- [Your task] Look for "R107: 680 (HEAT, LED_A) -> none" in the entries below. Write out that line and all later lines exactly, ending with the final one.

- [Recorded data]

***

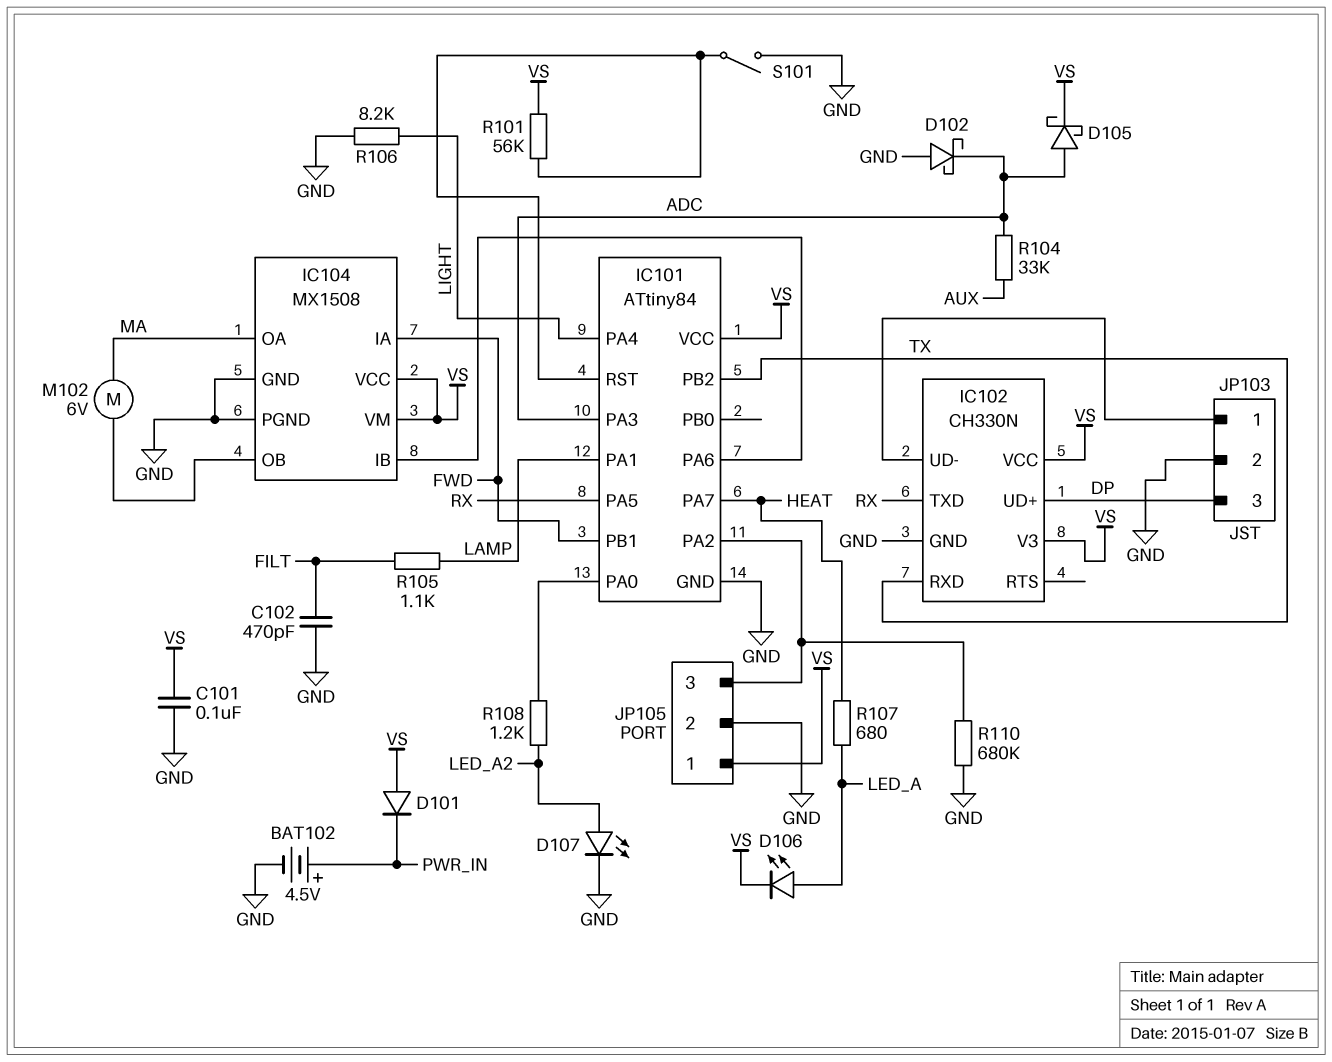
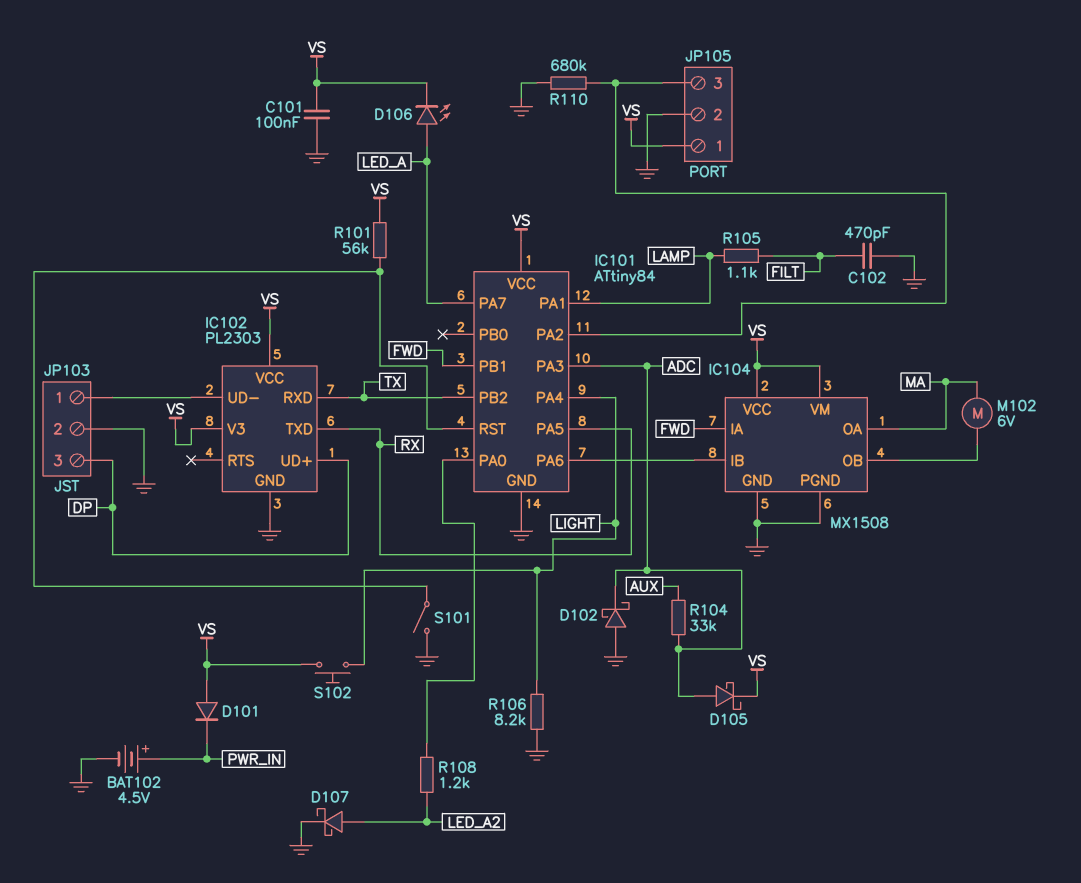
D107: LED (A LED_A2, K GND) -> schottky (A LED_A2, K GND)
IC101 pin PA7: HEAT -> LED_A
IC102: CH330N -> PL2303
R107: 680 (HEAT, LED_A) -> none
S102: none -> button (LIGHT, VS)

***

- [Answer for the task]
R107: 680 (HEAT, LED_A) -> none
S102: none -> button (LIGHT, VS)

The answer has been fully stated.